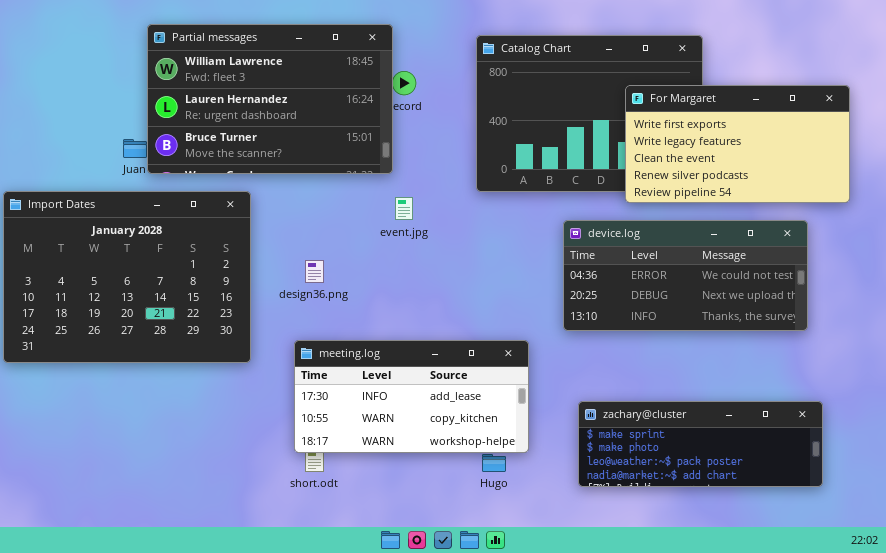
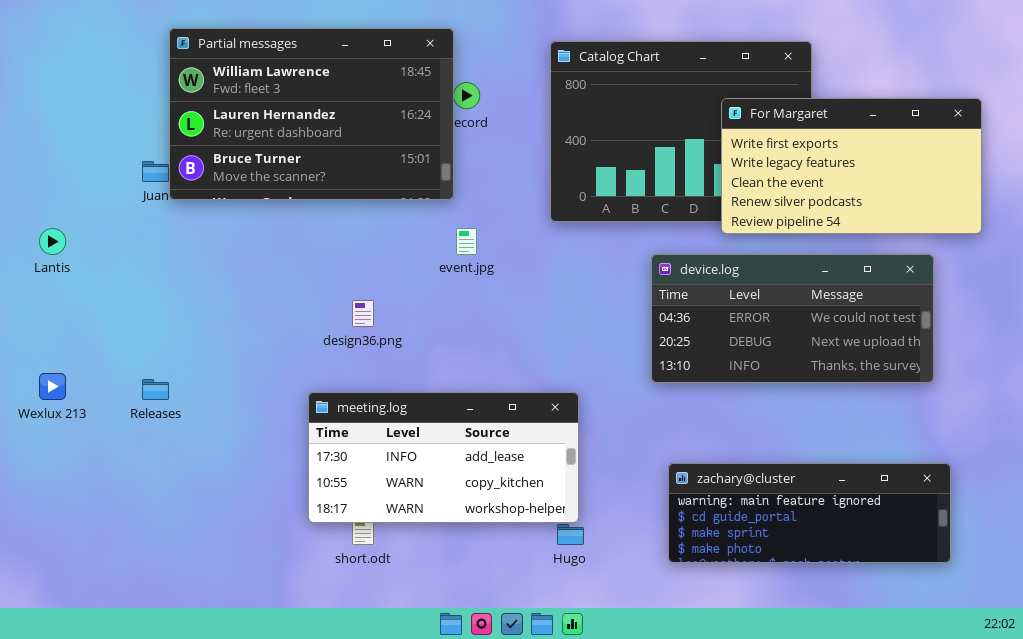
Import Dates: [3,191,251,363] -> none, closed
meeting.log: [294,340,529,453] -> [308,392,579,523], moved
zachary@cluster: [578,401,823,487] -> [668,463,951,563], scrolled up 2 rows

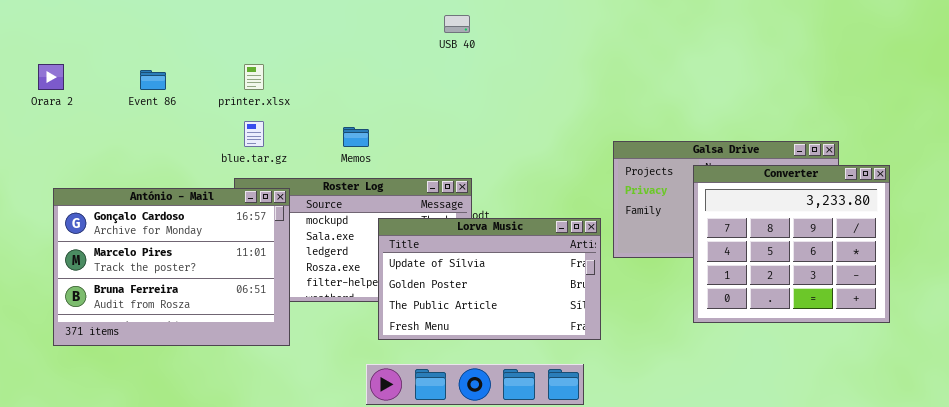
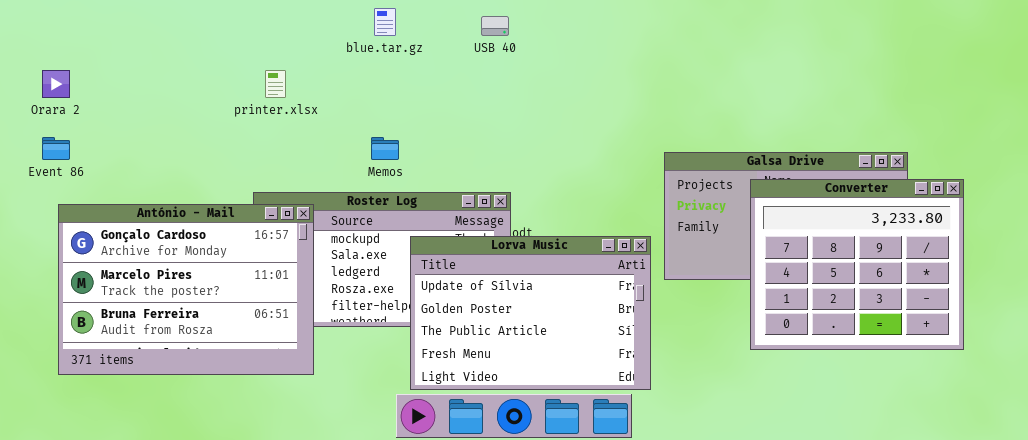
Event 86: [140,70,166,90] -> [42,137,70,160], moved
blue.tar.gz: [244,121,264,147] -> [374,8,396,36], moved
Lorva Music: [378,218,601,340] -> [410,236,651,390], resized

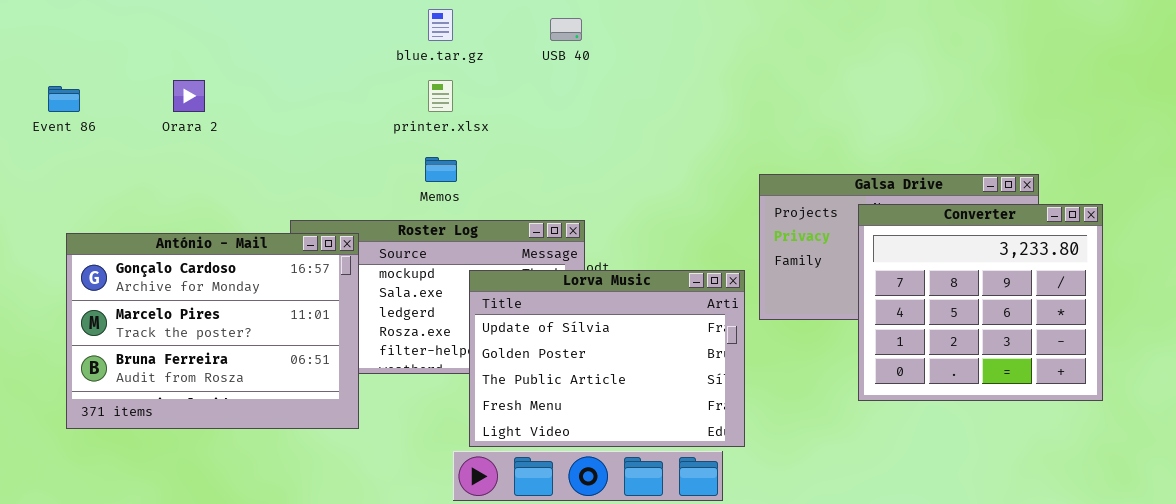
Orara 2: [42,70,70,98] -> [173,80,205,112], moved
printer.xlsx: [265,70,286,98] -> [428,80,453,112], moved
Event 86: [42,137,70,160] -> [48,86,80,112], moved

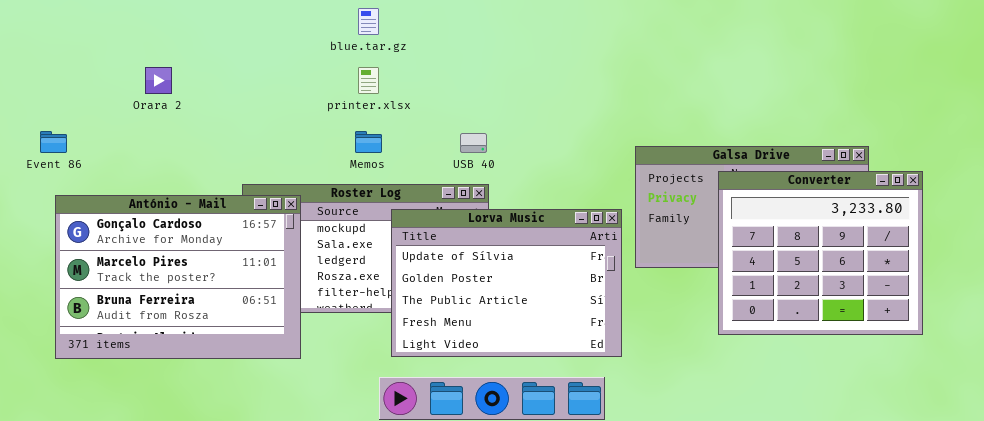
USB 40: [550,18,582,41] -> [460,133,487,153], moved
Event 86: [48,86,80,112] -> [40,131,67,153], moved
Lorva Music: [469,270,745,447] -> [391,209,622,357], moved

::::::::::

TASK.
Show the lines in the entries above that include the string "moved".

REPLY.
meeting.log: [294,340,529,453] -> [308,392,579,523], moved
Event 86: [140,70,166,90] -> [42,137,70,160], moved
blue.tar.gz: [244,121,264,147] -> [374,8,396,36], moved
Orara 2: [42,70,70,98] -> [173,80,205,112], moved
printer.xlsx: [265,70,286,98] -> [428,80,453,112], moved
Event 86: [42,137,70,160] -> [48,86,80,112], moved
USB 40: [550,18,582,41] -> [460,133,487,153], moved
Event 86: [48,86,80,112] -> [40,131,67,153], moved
Lorva Music: [469,270,745,447] -> [391,209,622,357], moved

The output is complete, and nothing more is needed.